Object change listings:
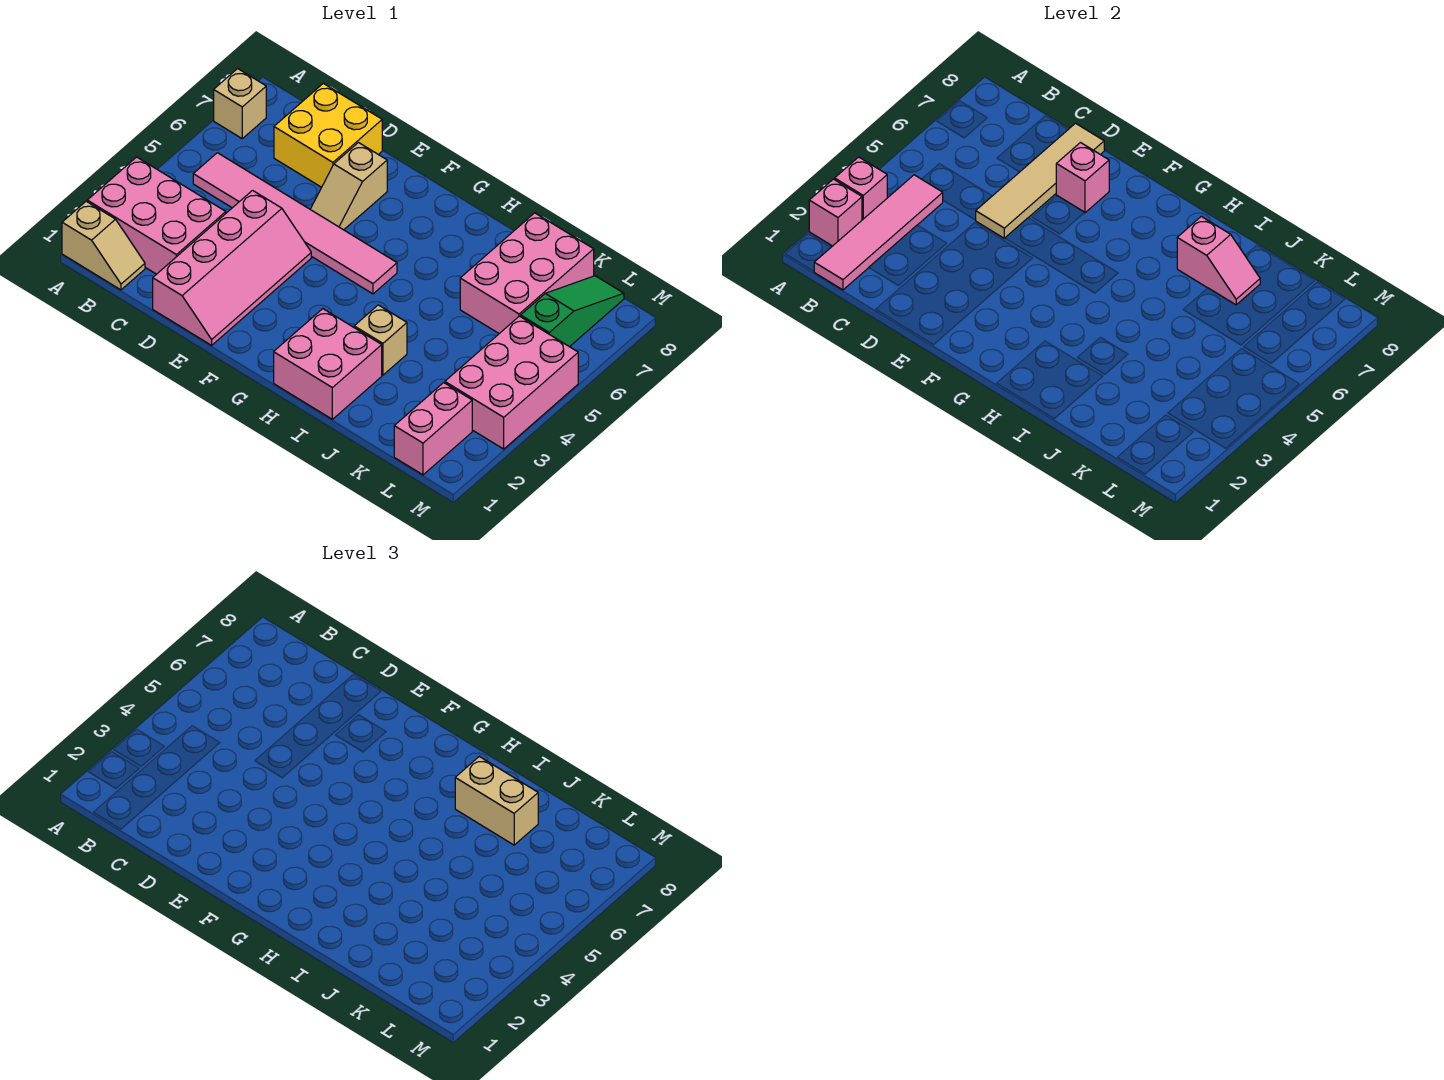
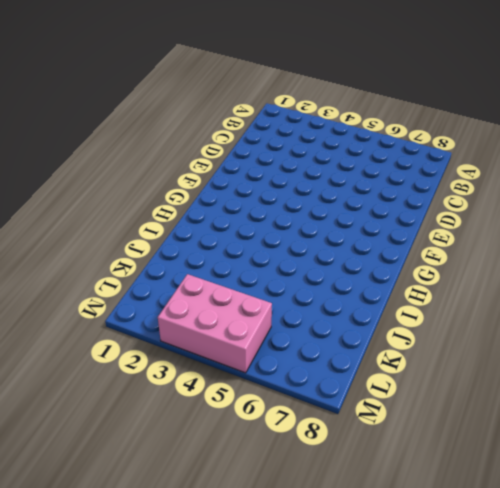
none -> tan slope A1:B1 level 1 top A
none -> pink brick A2:C3 level 1
none -> tan brick A7 level 1

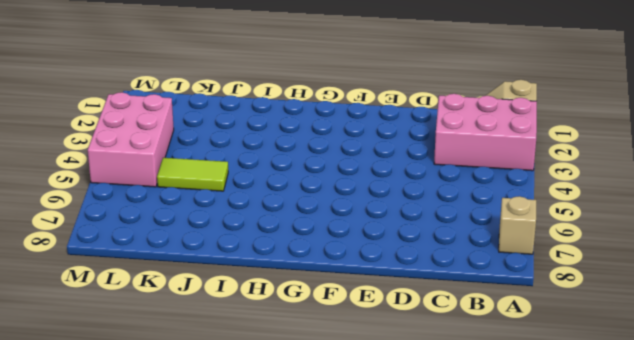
lime tile J5:K5 level 1 -> none
none -> pink tile B5:G5 level 1
none -> yellow brick C7:D8 level 1
none -> pink slope D1:E4 level 1 top D

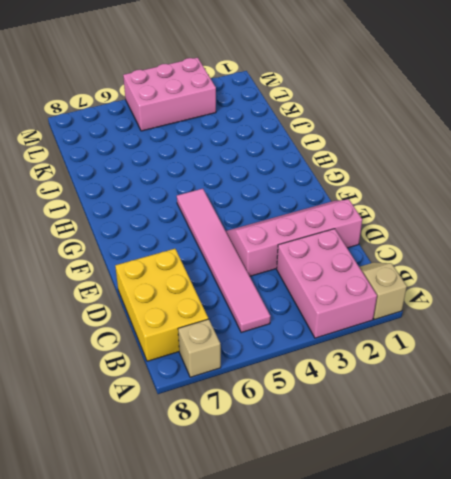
yellow brick B7:D8 level 1 -> yellow brick C7:D8 level 1
none -> tan slope E6:E7 level 1 top 7
none -> pink brick H1:I2 level 1
none -> tan brick I3 level 1

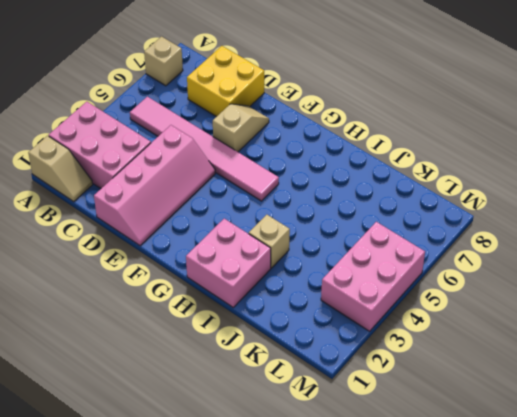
tan slope E6:E7 level 1 top 6 -> tan slope E6:E7 level 1 top 7
none -> pink brick J6:K8 level 1
none -> pink brick L1:L2 level 1
none -> green slope L6:L8 level 1 top 6

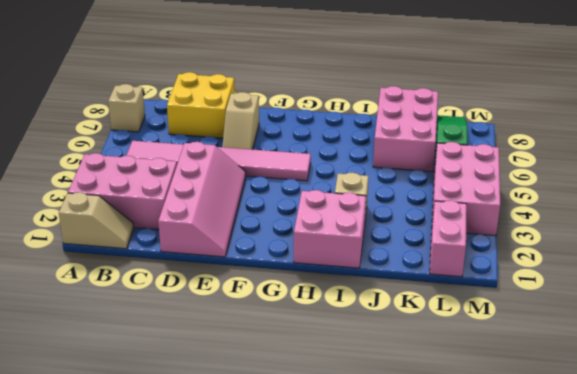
none -> pink brick A2 level 2
none -> pink brick A3 level 2
none -> pink tile B1:B4 level 2

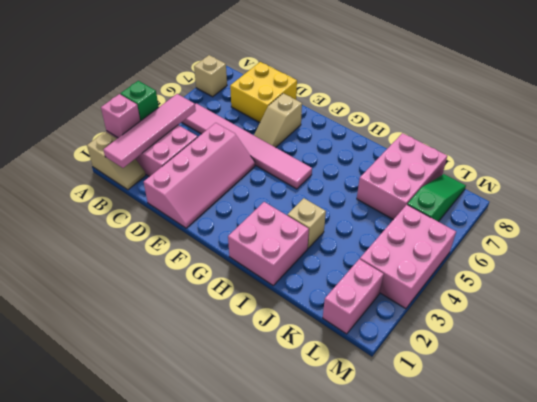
green brick A3 level 2 -> pink brick A3 level 2
none -> tan tile D5:D8 level 2
none -> pink brick E7 level 2
none -> pink slope I7:J7 level 2 top I

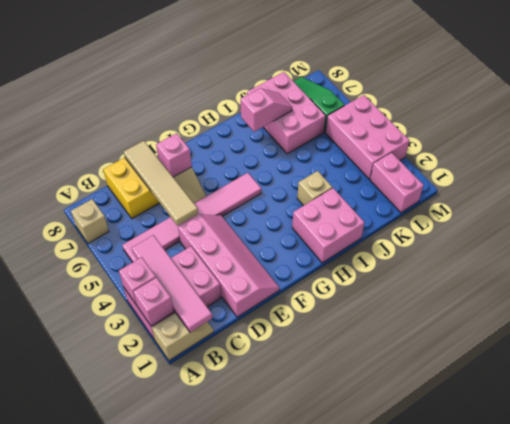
none -> tan brick I7:J7 level 3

▸ **REQUIRED ACTION**
Give back all of the entries verbatim, but without pictures.

▸ **SOLUTION BELOW**
none -> tan slope A1:B1 level 1 top A
none -> pink brick A2:C3 level 1
none -> tan brick A7 level 1

lime tile J5:K5 level 1 -> none
none -> pink tile B5:G5 level 1
none -> yellow brick C7:D8 level 1
none -> pink slope D1:E4 level 1 top D

yellow brick B7:D8 level 1 -> yellow brick C7:D8 level 1
none -> tan slope E6:E7 level 1 top 7
none -> pink brick H1:I2 level 1
none -> tan brick I3 level 1

tan slope E6:E7 level 1 top 6 -> tan slope E6:E7 level 1 top 7
none -> pink brick J6:K8 level 1
none -> pink brick L1:L2 level 1
none -> green slope L6:L8 level 1 top 6

none -> pink brick A2 level 2
none -> pink brick A3 level 2
none -> pink tile B1:B4 level 2

green brick A3 level 2 -> pink brick A3 level 2
none -> tan tile D5:D8 level 2
none -> pink brick E7 level 2
none -> pink slope I7:J7 level 2 top I

none -> tan brick I7:J7 level 3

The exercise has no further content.